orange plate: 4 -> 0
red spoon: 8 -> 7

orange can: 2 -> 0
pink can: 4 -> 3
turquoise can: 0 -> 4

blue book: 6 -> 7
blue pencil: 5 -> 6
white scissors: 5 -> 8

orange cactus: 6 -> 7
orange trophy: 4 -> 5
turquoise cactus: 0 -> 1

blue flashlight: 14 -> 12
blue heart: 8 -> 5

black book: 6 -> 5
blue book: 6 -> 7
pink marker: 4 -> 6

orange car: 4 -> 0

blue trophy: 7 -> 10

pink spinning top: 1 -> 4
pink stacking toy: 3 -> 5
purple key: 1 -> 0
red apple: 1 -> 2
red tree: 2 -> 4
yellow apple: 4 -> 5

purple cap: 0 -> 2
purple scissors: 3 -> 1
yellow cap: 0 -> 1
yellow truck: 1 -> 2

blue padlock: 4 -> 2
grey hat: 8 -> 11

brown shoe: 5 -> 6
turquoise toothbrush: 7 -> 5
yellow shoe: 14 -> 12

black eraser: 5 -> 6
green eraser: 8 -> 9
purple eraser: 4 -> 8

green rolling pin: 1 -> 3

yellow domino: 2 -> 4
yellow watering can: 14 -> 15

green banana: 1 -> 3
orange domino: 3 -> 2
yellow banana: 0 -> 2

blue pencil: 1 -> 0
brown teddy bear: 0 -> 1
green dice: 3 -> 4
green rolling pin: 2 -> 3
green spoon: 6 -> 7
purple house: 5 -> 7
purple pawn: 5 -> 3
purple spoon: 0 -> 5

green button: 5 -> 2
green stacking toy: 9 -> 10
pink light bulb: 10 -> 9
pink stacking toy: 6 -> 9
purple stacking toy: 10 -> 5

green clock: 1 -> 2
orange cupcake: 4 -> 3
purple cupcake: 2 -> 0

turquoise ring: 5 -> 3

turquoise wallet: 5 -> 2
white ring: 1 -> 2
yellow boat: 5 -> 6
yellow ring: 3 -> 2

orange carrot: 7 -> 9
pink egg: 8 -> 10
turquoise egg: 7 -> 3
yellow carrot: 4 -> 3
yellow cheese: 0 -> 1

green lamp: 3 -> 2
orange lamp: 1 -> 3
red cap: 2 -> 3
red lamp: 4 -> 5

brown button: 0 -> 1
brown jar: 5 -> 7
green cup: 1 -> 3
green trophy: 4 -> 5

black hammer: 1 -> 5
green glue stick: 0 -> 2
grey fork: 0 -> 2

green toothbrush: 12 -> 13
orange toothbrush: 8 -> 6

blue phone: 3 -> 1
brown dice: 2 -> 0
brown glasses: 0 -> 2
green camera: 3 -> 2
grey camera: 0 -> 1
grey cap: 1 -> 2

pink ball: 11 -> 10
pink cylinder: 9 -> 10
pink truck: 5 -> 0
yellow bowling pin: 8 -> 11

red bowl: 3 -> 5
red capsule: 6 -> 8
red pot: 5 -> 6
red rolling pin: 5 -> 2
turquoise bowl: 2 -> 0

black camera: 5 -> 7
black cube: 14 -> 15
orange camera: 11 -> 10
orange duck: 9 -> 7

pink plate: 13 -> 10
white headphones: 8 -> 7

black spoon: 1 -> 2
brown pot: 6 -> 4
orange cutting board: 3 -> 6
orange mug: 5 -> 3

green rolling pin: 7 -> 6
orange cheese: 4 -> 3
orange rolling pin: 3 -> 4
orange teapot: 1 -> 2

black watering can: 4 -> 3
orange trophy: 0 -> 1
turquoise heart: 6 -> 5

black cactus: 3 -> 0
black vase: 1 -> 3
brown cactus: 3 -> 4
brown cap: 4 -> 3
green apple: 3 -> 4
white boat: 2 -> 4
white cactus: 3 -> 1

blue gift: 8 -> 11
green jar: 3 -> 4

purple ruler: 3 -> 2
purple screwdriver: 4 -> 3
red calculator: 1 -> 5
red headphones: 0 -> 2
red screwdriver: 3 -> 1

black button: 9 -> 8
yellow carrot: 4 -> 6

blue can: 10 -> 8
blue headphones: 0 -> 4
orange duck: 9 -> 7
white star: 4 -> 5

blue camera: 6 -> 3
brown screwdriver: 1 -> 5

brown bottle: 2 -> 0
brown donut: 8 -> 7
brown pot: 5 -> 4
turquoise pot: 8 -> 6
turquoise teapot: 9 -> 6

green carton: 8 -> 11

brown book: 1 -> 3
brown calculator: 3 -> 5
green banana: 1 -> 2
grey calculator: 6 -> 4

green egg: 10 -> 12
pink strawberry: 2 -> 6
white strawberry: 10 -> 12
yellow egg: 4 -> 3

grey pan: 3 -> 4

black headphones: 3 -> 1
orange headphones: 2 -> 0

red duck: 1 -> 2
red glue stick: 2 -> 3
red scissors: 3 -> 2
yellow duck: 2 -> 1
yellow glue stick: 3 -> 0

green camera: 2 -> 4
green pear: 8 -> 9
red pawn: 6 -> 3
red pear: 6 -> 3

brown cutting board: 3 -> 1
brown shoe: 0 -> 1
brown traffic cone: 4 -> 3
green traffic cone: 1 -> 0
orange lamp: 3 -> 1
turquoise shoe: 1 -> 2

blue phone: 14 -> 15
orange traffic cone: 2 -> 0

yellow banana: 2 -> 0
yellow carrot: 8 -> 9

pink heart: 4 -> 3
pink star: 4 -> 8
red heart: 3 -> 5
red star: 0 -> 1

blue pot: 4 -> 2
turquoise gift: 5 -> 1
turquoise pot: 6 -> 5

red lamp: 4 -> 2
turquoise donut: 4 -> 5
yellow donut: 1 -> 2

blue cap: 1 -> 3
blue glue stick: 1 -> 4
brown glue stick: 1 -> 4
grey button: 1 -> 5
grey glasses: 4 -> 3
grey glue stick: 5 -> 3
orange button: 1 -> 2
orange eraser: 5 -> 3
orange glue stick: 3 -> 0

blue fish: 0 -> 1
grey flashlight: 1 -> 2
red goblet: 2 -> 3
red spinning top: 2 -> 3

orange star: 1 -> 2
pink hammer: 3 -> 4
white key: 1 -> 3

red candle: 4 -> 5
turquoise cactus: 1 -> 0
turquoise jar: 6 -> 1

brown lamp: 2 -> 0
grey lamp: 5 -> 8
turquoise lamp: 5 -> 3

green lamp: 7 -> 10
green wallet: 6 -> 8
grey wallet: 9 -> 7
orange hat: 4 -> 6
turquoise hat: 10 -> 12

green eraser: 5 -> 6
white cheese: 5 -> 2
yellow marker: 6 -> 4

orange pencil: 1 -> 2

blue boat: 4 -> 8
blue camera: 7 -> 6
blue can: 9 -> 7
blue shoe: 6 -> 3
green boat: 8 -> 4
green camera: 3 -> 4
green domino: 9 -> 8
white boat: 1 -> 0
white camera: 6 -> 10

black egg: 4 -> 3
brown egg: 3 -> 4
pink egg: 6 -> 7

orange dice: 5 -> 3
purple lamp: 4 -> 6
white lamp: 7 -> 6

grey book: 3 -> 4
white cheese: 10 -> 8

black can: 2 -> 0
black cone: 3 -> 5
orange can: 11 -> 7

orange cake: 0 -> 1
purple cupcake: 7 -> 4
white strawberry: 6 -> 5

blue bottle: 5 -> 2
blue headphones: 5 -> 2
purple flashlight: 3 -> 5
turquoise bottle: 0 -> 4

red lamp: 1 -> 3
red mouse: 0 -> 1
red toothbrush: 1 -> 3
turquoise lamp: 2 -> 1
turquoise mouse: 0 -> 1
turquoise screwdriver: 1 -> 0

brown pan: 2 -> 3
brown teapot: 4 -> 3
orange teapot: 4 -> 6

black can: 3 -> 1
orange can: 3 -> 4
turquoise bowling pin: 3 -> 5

********

Working from the material above, restate word for word the lines between the line with "brown glasses: 0 -> 2" and the line with "black camera: 5 -> 7", both included, and only those.

brown glasses: 0 -> 2
green camera: 3 -> 2
grey camera: 0 -> 1
grey cap: 1 -> 2

pink ball: 11 -> 10
pink cylinder: 9 -> 10
pink truck: 5 -> 0
yellow bowling pin: 8 -> 11

red bowl: 3 -> 5
red capsule: 6 -> 8
red pot: 5 -> 6
red rolling pin: 5 -> 2
turquoise bowl: 2 -> 0

black camera: 5 -> 7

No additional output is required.